Content starts

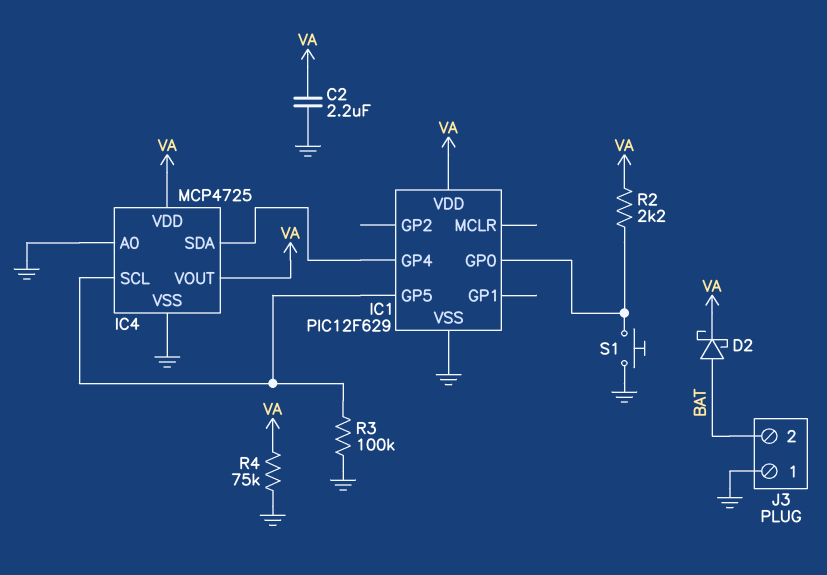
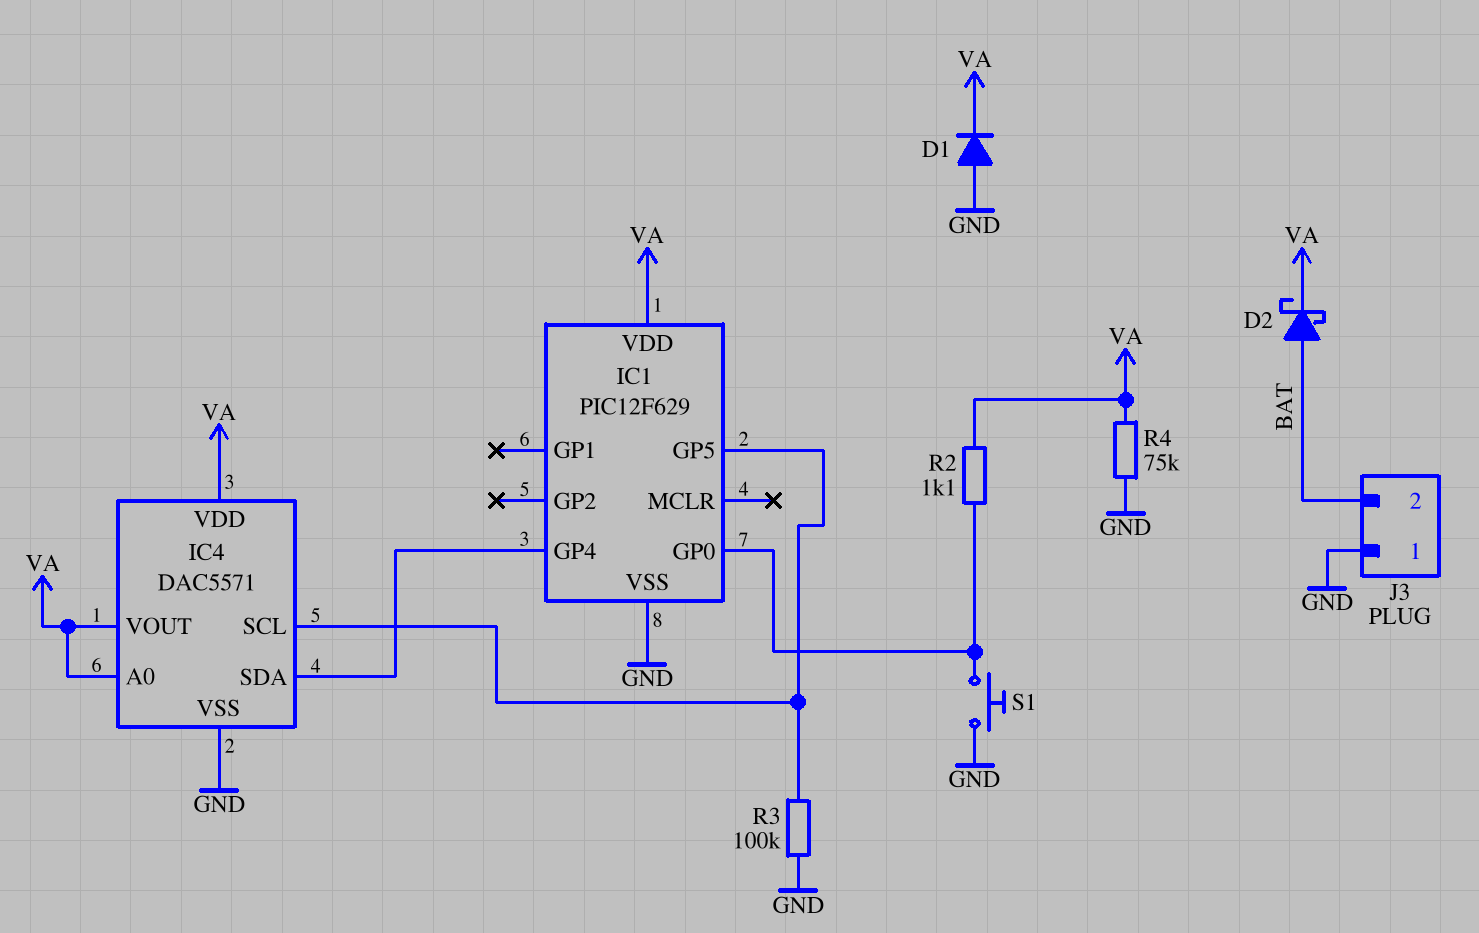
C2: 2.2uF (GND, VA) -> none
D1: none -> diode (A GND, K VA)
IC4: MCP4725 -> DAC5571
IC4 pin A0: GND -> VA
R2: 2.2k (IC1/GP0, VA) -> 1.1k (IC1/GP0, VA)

Content ends
Content starts

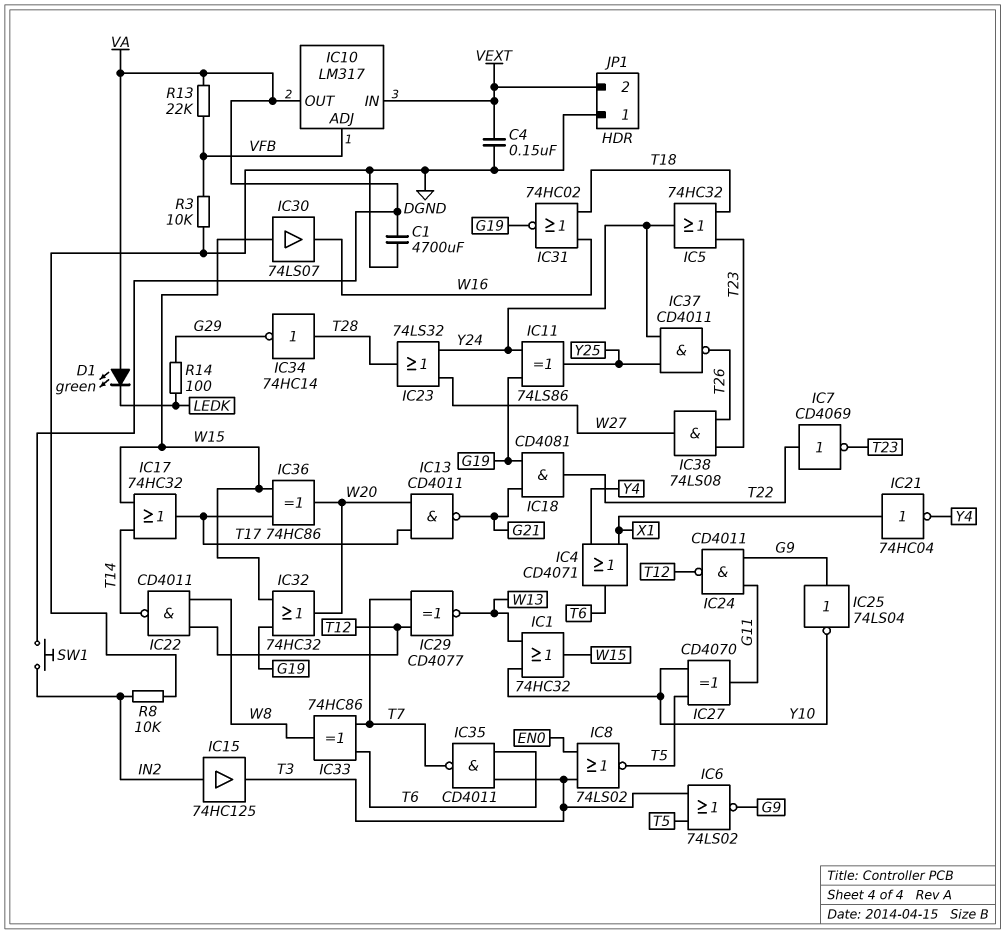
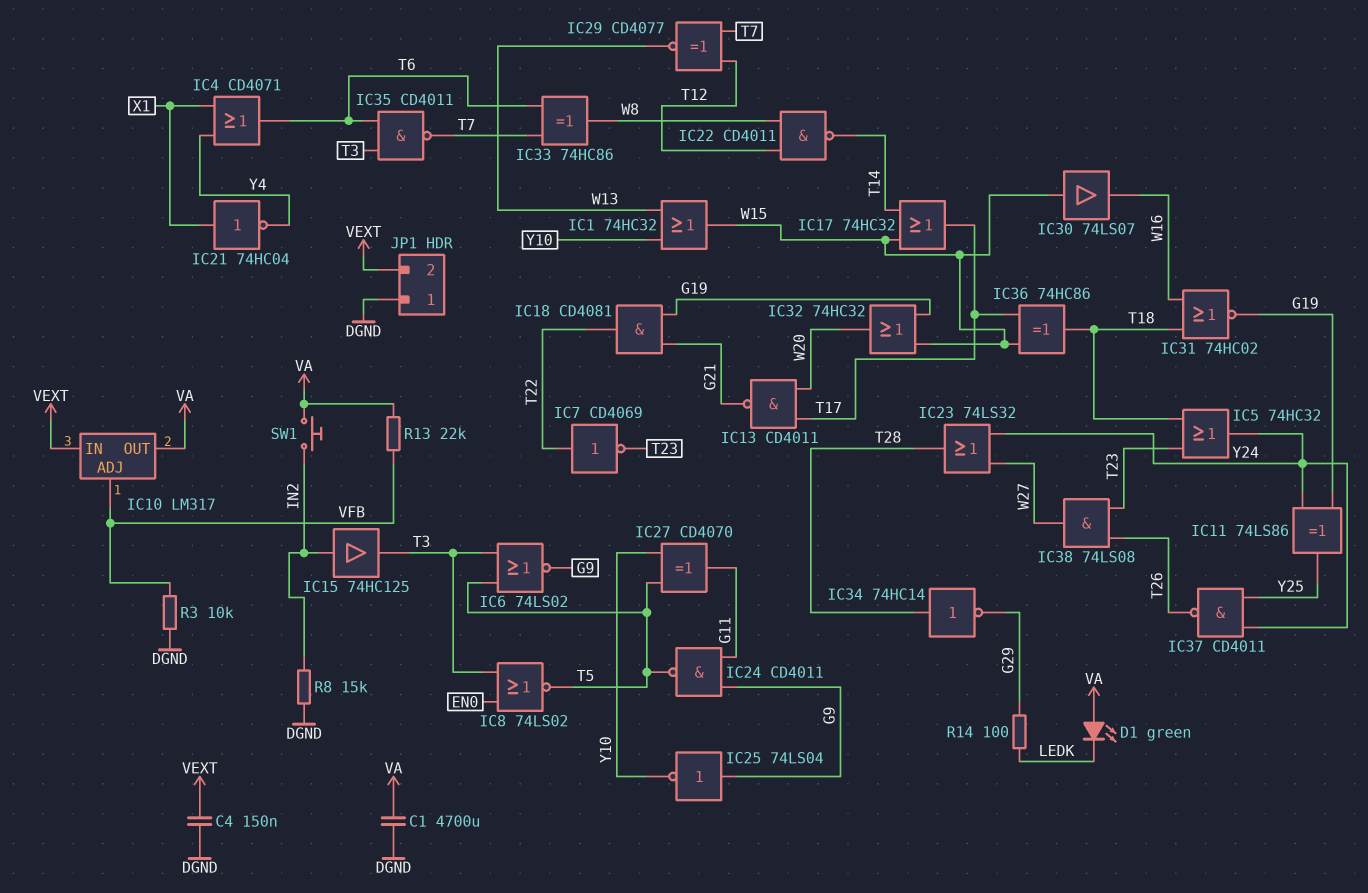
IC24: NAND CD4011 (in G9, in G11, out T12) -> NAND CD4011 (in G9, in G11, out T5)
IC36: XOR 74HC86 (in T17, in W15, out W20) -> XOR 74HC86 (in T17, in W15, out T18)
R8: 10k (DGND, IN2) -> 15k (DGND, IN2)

Content ends

**Assignment:** Your answer should consist of the lines from the line with "C2: 2.2uF (GND, VA) -> none" to the line with "R2: 2.2k (IC1/GP0, VA) -> 1.1k (IC1/GP0, VA)" above, repeated exactly, both ends included.

**Result below:**
C2: 2.2uF (GND, VA) -> none
D1: none -> diode (A GND, K VA)
IC4: MCP4725 -> DAC5571
IC4 pin A0: GND -> VA
R2: 2.2k (IC1/GP0, VA) -> 1.1k (IC1/GP0, VA)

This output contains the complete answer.